**Exercise brief:**
List every line in the rows below that contains the word "farther".

**Material to process:**
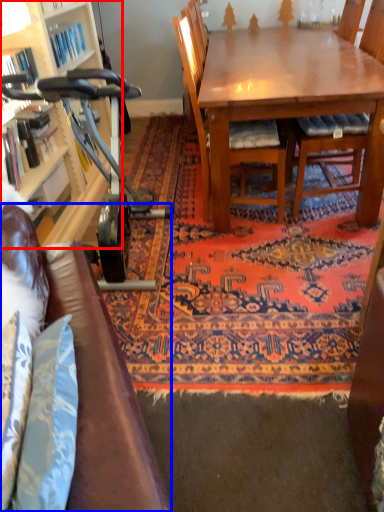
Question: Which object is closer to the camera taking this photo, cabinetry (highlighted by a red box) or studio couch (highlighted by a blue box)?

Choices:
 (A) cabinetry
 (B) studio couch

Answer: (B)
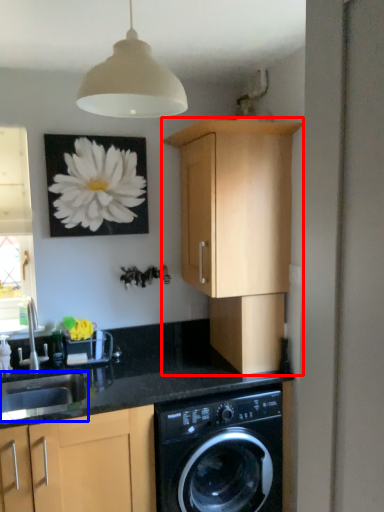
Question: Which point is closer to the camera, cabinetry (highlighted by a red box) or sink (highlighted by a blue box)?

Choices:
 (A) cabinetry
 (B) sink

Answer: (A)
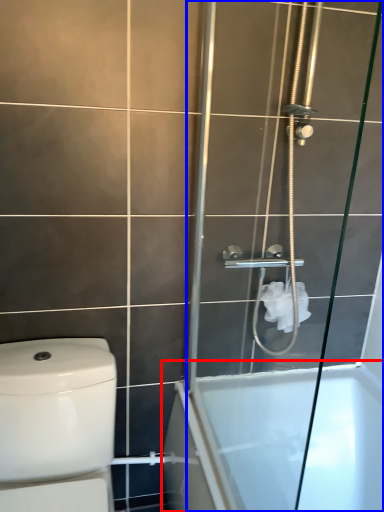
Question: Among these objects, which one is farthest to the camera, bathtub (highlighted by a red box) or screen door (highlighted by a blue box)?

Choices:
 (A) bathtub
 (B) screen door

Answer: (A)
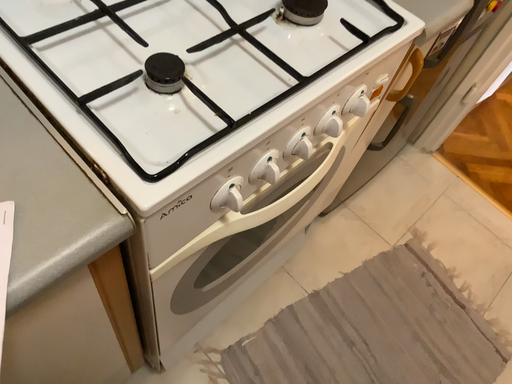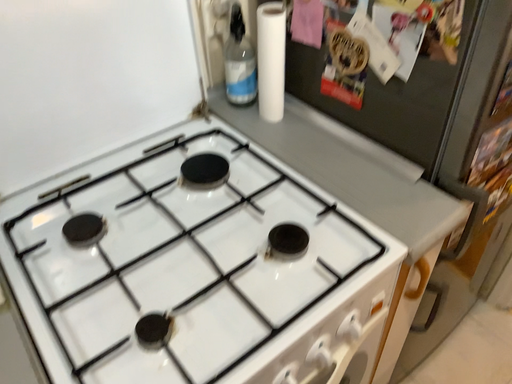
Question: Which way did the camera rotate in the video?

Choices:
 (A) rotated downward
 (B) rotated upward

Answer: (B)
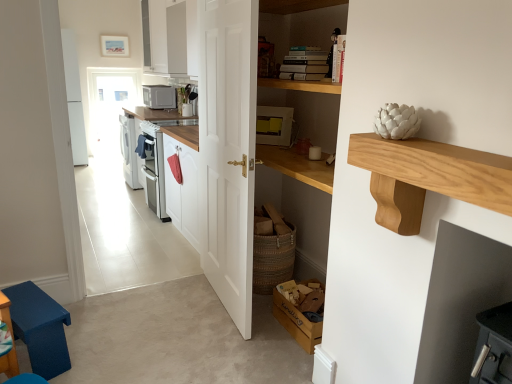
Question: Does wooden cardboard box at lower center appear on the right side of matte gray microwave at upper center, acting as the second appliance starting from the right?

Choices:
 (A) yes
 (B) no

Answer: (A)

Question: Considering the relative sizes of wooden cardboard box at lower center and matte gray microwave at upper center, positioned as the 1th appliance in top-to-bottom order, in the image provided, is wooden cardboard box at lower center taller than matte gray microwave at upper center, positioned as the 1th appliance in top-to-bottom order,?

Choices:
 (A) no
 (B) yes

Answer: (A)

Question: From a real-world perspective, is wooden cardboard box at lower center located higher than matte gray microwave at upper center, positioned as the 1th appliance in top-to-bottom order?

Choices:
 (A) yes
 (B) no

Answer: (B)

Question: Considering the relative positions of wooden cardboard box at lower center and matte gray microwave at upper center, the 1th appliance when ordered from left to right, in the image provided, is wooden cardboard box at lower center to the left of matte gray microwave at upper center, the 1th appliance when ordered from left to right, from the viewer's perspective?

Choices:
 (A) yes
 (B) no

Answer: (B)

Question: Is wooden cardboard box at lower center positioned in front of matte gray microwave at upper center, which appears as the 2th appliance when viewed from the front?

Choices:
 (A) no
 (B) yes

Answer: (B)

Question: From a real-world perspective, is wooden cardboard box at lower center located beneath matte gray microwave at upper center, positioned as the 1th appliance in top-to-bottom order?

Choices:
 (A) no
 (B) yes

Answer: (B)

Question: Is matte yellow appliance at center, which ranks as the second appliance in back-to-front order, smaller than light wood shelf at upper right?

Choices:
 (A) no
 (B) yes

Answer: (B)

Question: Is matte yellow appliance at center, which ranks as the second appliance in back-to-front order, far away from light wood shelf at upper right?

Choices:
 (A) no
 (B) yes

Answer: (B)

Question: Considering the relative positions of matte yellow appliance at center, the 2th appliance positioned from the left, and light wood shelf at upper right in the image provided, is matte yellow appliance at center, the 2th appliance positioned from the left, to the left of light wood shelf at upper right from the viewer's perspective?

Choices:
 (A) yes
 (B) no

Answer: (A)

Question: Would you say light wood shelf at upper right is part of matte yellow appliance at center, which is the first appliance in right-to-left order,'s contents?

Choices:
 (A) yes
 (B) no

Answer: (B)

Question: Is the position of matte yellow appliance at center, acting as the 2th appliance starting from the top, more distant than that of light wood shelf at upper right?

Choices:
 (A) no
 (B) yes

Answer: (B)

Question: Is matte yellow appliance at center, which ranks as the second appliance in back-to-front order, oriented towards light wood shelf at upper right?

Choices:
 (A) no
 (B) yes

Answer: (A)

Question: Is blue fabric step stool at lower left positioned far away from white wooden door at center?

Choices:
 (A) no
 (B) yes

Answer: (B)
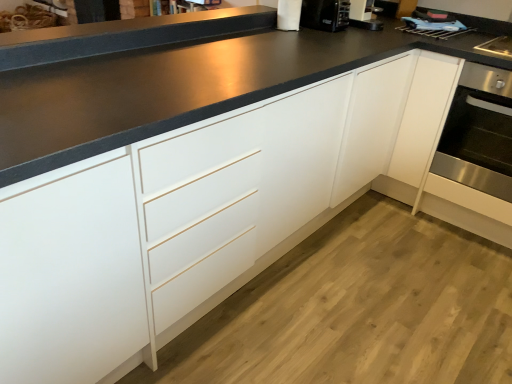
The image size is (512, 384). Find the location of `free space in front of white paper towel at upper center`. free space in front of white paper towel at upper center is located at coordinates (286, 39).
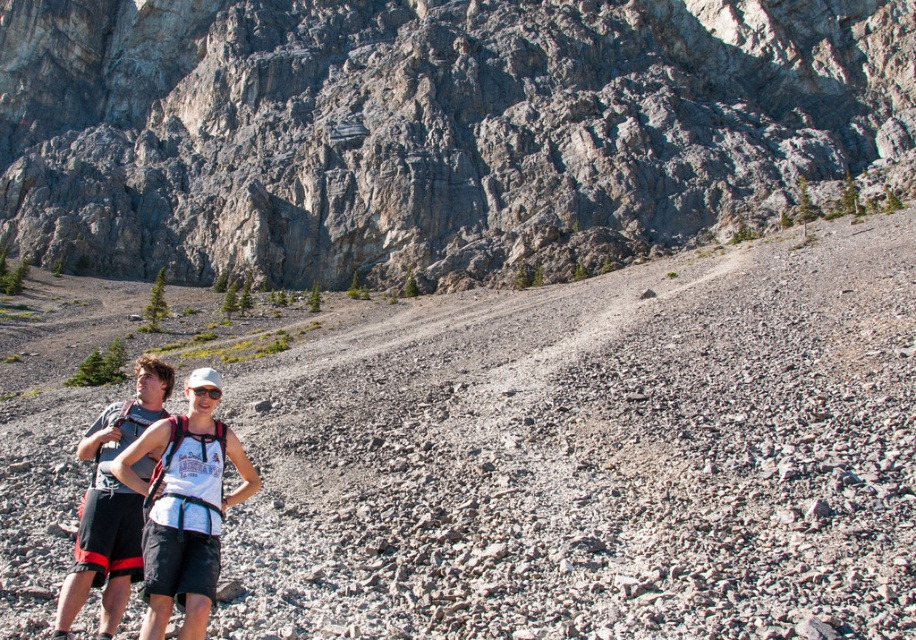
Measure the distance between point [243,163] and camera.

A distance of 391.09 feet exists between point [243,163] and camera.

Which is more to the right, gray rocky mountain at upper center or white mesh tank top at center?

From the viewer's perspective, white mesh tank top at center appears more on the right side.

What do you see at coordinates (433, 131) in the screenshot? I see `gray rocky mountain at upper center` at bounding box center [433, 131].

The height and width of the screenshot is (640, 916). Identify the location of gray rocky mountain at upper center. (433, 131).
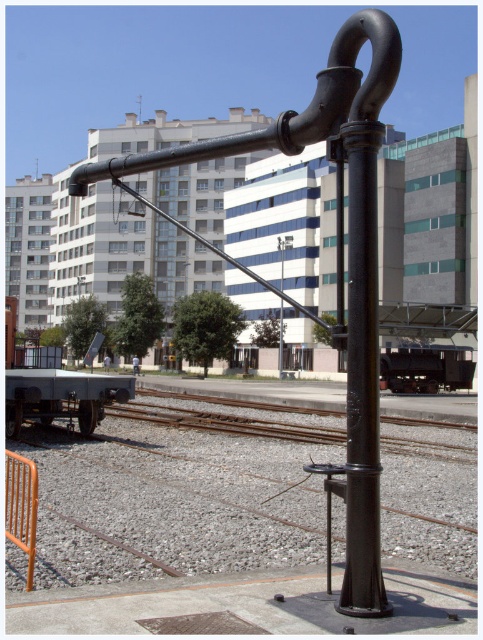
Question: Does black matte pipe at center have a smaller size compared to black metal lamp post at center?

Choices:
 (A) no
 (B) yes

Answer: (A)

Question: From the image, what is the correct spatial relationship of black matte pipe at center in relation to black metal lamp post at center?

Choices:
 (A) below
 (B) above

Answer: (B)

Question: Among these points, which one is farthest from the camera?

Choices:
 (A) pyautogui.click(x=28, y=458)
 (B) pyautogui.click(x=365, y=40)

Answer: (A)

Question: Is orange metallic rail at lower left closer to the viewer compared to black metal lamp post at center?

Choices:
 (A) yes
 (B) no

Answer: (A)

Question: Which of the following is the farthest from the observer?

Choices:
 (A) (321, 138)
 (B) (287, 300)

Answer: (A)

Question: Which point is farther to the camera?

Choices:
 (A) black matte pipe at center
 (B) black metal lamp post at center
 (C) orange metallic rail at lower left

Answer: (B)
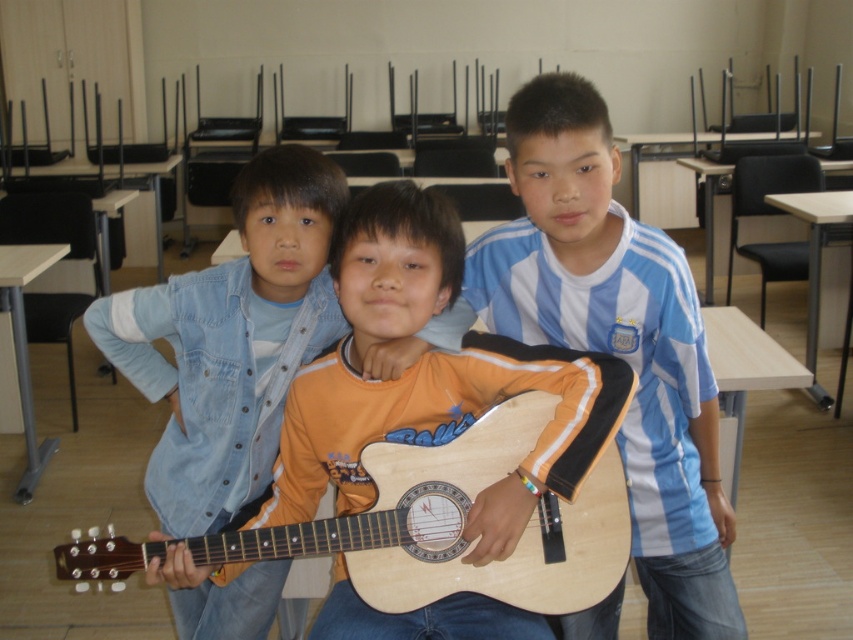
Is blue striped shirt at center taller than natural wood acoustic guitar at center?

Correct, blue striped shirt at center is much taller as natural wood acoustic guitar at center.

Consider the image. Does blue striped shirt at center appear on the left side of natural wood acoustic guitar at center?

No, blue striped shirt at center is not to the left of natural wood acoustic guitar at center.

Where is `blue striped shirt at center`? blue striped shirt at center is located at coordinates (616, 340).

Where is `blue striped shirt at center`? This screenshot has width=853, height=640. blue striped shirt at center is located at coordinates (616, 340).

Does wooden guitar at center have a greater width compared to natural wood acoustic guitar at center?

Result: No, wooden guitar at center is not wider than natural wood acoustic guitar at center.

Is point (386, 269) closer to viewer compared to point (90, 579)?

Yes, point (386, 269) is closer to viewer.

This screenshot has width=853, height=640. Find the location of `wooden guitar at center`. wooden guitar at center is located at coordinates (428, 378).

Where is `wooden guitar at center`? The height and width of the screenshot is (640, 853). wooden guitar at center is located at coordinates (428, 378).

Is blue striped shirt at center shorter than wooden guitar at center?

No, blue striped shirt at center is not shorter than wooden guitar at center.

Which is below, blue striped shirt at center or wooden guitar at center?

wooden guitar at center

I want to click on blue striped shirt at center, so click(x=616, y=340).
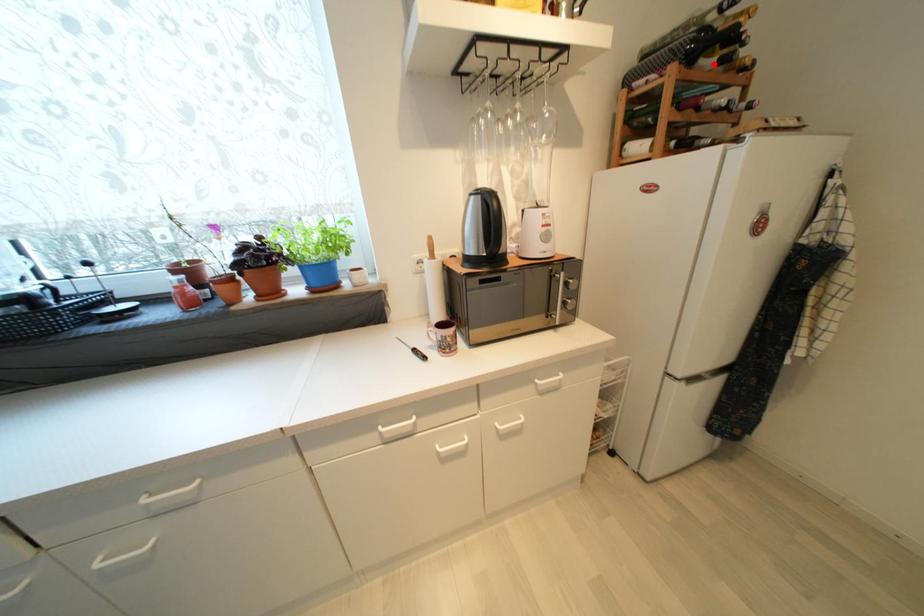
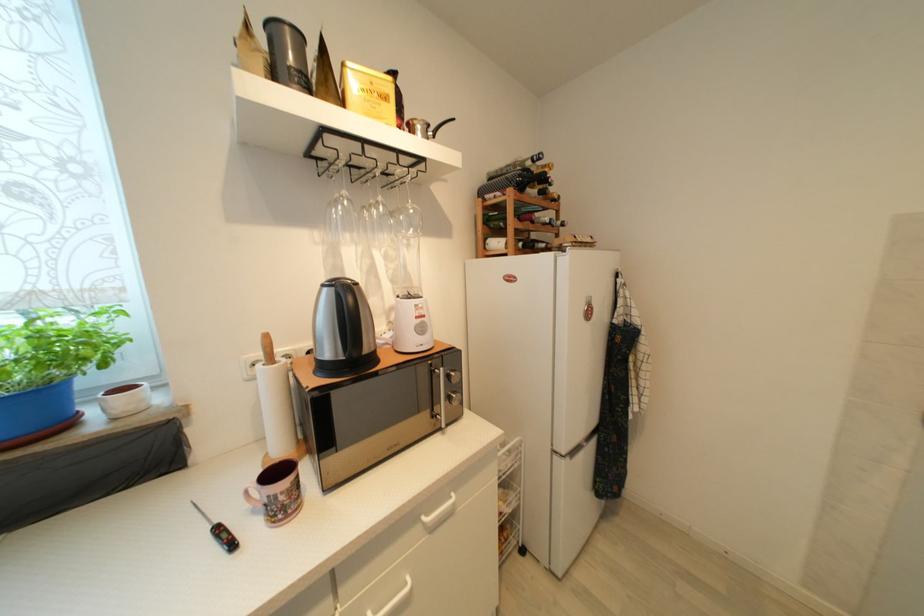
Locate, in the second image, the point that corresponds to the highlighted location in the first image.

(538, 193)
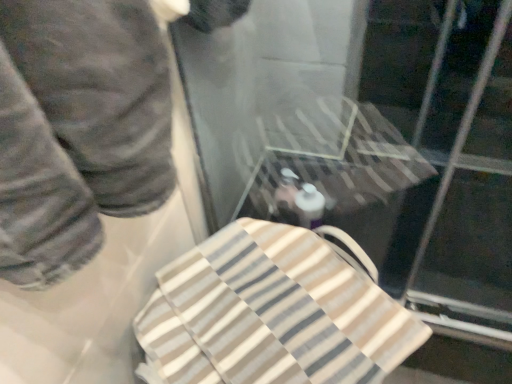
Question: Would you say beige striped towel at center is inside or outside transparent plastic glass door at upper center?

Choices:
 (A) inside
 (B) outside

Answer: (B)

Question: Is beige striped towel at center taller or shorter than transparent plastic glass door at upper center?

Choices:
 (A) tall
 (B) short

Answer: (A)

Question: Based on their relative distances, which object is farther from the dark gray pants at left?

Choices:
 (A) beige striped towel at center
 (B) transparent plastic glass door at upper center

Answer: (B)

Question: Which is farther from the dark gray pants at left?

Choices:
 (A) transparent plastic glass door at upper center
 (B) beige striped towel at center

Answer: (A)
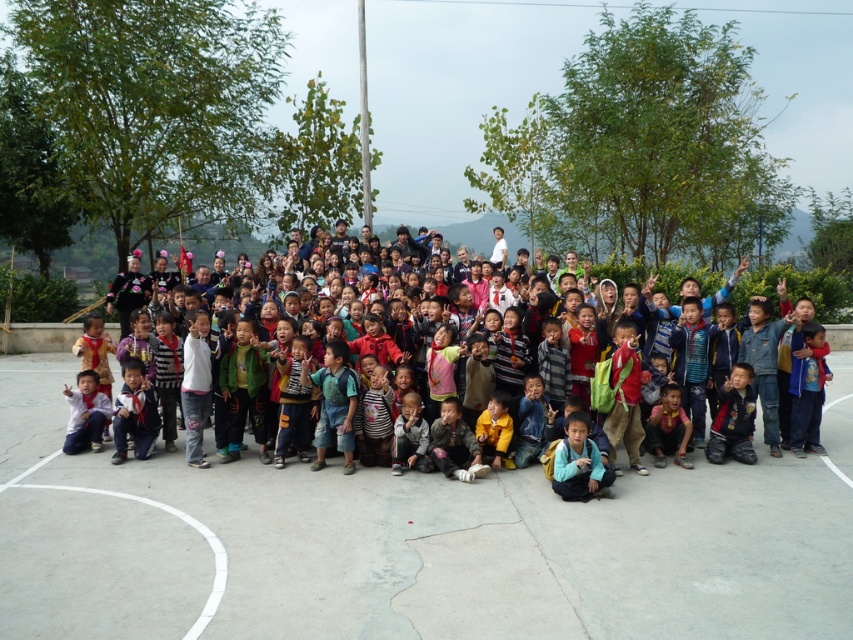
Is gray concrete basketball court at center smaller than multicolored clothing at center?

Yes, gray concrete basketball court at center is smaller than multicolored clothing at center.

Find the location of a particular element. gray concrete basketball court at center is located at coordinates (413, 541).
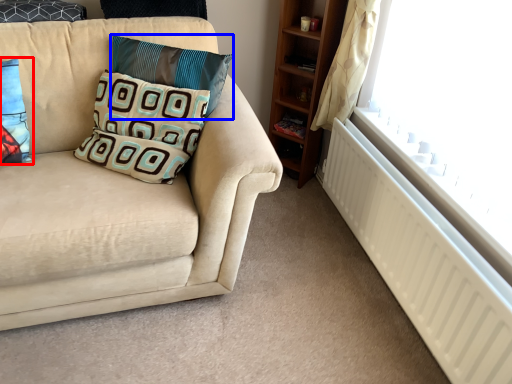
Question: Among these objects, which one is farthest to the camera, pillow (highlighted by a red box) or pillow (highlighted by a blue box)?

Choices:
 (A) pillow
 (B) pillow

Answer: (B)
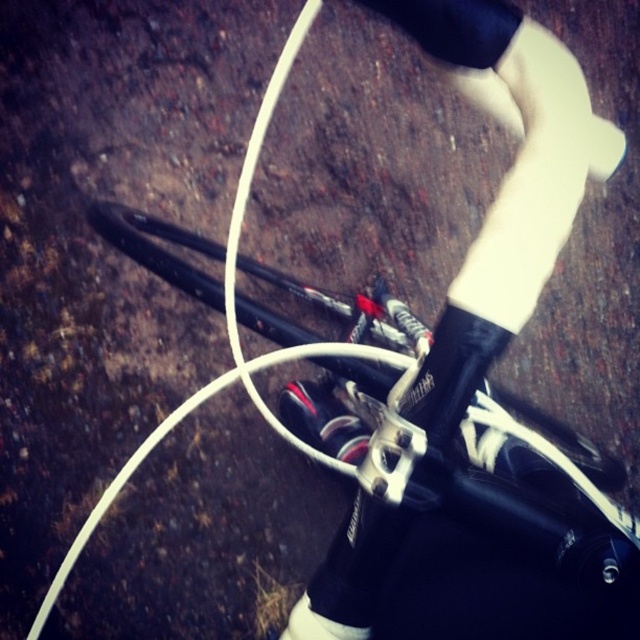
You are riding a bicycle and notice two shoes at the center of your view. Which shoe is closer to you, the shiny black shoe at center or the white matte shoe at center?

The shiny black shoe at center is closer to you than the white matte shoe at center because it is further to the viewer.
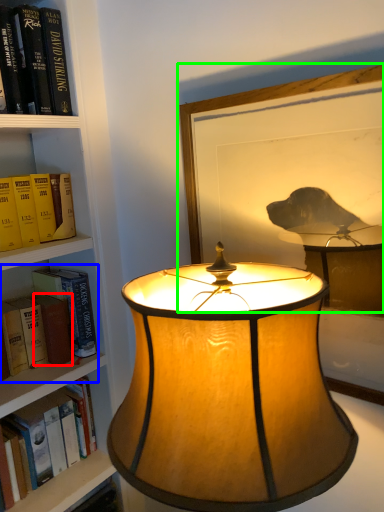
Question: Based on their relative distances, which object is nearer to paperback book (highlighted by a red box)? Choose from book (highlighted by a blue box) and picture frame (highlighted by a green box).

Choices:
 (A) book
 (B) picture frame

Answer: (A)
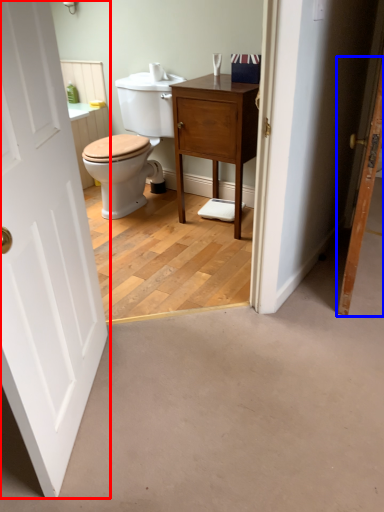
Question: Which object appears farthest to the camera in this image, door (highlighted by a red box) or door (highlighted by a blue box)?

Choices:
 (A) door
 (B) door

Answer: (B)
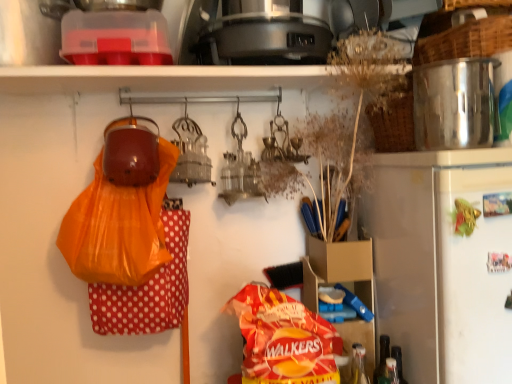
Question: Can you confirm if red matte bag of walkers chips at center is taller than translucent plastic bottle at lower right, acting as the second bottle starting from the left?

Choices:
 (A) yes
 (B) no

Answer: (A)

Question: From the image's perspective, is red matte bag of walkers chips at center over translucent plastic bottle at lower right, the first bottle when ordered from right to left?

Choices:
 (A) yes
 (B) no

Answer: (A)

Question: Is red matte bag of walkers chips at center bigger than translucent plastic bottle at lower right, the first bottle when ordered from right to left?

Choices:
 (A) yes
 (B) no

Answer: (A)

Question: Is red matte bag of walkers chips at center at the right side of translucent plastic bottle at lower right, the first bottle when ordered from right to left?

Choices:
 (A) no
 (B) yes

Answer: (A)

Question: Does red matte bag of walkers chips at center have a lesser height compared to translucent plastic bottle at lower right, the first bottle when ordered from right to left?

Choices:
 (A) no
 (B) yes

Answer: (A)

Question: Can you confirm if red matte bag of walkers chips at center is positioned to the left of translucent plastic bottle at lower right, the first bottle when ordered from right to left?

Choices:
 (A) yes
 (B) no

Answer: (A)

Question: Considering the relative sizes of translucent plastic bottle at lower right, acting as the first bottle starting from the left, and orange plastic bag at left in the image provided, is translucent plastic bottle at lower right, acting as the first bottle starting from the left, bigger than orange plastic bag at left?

**Written answer:**
Question: Which point is farther to the camera?
Question: Based on their relative distances, which object is farther from the dark gray pants at left?
Question: Which is farther from the dark gray pants at left?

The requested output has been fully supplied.